[Goal]
Count the lines in the material below that contain the string "kern". Reply with that number only.
##########
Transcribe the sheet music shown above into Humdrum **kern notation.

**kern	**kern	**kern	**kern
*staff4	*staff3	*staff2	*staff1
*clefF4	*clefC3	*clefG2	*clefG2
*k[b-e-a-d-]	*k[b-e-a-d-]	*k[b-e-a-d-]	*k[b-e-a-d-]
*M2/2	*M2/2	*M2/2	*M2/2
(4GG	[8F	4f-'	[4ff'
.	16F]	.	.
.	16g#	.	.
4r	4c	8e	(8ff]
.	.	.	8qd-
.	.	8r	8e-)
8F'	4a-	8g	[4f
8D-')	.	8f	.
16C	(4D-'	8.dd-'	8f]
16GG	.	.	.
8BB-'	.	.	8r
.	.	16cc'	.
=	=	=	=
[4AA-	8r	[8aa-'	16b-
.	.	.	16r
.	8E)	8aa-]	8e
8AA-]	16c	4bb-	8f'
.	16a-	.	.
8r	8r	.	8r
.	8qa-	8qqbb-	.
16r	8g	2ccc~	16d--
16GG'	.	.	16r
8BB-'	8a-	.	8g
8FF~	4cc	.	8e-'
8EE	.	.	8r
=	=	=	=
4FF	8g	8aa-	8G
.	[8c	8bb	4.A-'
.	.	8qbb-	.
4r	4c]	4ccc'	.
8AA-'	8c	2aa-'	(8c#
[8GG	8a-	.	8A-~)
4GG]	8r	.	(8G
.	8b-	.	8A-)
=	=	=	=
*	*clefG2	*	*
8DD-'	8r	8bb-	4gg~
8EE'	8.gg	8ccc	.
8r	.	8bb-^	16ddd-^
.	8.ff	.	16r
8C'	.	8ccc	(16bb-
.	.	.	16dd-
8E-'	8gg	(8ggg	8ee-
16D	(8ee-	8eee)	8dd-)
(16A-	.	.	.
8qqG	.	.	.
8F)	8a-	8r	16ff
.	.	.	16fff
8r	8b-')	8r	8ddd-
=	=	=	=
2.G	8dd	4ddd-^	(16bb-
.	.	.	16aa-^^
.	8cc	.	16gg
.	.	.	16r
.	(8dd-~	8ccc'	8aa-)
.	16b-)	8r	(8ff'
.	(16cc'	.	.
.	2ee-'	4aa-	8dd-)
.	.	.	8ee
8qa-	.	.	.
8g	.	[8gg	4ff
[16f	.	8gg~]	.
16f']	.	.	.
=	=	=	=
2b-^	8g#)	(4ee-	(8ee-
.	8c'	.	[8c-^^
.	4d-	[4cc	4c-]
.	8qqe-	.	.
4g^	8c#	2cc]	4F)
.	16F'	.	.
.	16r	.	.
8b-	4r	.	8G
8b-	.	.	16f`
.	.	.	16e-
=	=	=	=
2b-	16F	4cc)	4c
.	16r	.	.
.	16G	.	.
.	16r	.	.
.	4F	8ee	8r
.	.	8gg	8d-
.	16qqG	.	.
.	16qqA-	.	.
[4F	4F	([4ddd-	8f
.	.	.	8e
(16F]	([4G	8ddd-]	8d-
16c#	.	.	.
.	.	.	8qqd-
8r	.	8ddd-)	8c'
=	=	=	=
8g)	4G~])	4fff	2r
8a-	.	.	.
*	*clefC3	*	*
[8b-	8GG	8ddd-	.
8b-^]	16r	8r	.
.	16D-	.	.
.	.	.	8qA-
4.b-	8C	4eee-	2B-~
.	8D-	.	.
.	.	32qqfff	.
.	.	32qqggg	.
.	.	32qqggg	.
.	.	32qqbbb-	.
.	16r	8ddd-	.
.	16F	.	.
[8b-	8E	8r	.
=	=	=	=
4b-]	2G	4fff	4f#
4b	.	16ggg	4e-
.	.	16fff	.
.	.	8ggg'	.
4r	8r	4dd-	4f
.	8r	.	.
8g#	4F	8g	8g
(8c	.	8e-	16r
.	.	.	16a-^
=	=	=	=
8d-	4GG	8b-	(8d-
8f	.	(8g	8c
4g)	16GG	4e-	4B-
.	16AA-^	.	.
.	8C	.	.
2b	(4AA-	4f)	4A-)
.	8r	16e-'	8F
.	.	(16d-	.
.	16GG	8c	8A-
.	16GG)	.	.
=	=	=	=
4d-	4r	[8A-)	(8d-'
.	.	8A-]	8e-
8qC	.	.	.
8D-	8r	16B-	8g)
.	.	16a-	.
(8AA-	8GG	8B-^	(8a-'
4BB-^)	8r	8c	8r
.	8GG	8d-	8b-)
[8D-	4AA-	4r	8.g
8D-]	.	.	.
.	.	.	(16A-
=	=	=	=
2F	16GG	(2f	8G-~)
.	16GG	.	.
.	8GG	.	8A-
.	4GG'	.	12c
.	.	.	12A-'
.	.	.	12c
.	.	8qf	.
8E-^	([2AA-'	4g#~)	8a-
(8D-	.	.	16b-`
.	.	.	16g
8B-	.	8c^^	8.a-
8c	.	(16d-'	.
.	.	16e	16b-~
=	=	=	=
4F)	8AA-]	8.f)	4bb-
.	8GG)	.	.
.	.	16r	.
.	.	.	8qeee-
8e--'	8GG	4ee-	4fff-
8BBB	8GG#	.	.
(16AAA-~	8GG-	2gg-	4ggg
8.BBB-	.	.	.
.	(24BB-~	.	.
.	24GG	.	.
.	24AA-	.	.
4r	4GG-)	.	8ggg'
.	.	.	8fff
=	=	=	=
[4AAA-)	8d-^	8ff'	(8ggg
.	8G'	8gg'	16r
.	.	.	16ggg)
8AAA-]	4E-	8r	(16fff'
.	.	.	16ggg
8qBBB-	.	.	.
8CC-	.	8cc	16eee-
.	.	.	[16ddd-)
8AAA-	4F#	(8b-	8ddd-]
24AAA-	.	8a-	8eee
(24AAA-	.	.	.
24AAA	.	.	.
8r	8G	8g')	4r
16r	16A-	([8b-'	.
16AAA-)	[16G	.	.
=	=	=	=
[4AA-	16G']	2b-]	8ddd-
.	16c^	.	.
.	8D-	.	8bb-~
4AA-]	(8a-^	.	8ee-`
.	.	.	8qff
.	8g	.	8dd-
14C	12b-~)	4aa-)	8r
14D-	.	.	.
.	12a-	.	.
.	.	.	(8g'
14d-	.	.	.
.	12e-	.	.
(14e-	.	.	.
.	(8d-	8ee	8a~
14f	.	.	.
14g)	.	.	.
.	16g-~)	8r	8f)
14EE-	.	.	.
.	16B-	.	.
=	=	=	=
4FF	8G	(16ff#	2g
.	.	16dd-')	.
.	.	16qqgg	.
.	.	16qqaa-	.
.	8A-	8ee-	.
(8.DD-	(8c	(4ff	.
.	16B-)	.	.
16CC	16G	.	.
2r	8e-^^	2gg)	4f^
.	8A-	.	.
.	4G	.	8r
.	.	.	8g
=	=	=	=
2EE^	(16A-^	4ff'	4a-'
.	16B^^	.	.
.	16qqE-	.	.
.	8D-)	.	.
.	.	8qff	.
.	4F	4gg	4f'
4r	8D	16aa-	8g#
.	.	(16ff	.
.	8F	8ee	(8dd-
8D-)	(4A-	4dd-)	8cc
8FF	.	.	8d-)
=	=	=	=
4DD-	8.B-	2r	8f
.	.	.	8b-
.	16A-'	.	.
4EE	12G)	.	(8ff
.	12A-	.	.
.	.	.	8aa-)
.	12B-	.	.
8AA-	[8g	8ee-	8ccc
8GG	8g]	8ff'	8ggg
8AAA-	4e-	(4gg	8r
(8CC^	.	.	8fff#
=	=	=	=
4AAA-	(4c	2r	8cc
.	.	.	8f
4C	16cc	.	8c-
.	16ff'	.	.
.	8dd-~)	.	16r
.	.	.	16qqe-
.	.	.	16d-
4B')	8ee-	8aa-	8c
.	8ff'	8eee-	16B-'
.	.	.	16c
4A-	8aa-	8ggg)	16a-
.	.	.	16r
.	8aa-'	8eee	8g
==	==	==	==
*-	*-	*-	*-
##########
[Task result]
2